**Task to complete**.
The records that follow need to be printed exactly. Leave out each image.

**Given records**.

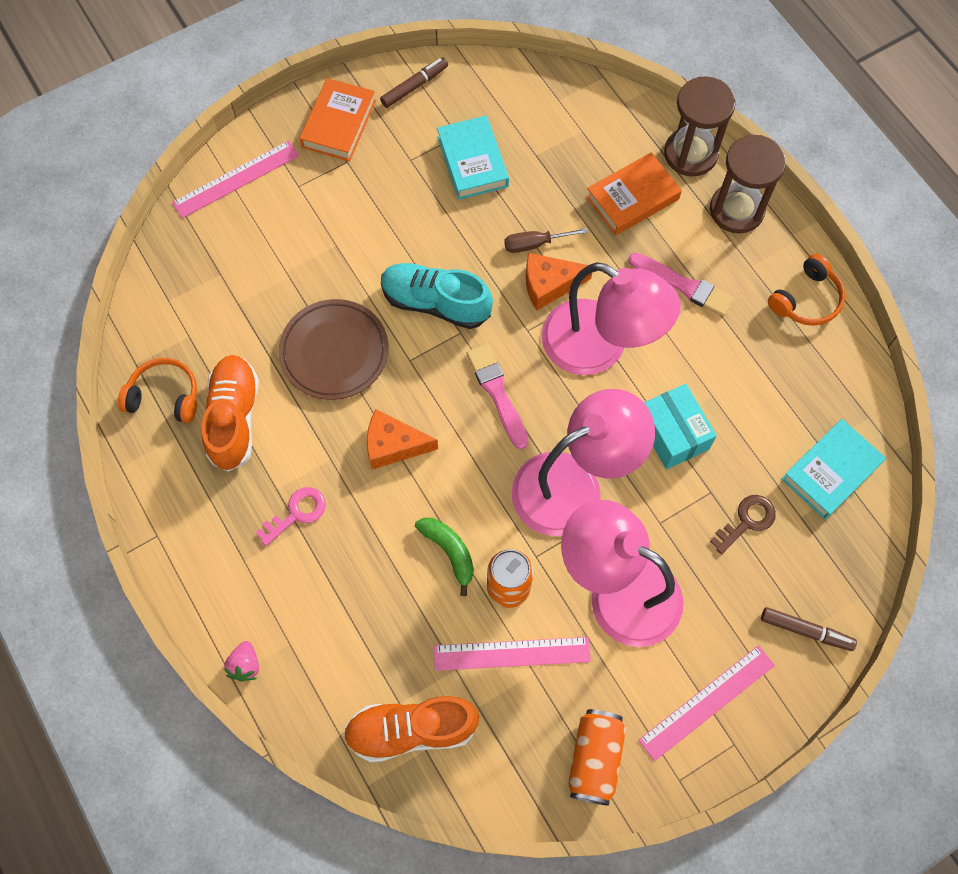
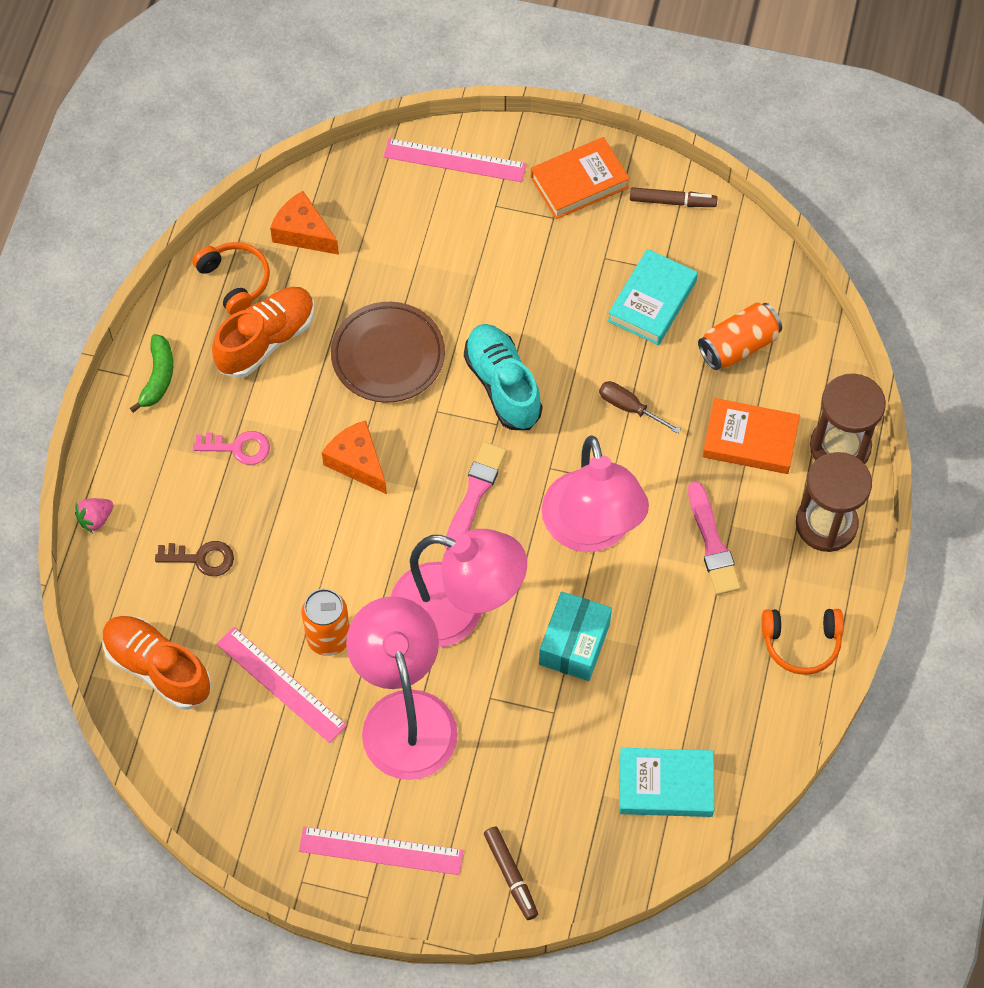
camera: 45 degrees right, 5 degrees down
(449, 552) = (315, 574): green banana -> green banana (158, 377)
(549, 285) = (605, 449): orange cheese -> orange cheese (303, 232)
(594, 759) = (259, 809): orange can -> orange can (738, 346)
(746, 521) = (557, 758): brown key -> brown key (201, 558)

**Expected output**.
camera: 45 degrees right, 5 degrees down
(449, 552) = (315, 574): green banana -> green banana (158, 377)
(549, 285) = (605, 449): orange cheese -> orange cheese (303, 232)
(594, 759) = (259, 809): orange can -> orange can (738, 346)
(746, 521) = (557, 758): brown key -> brown key (201, 558)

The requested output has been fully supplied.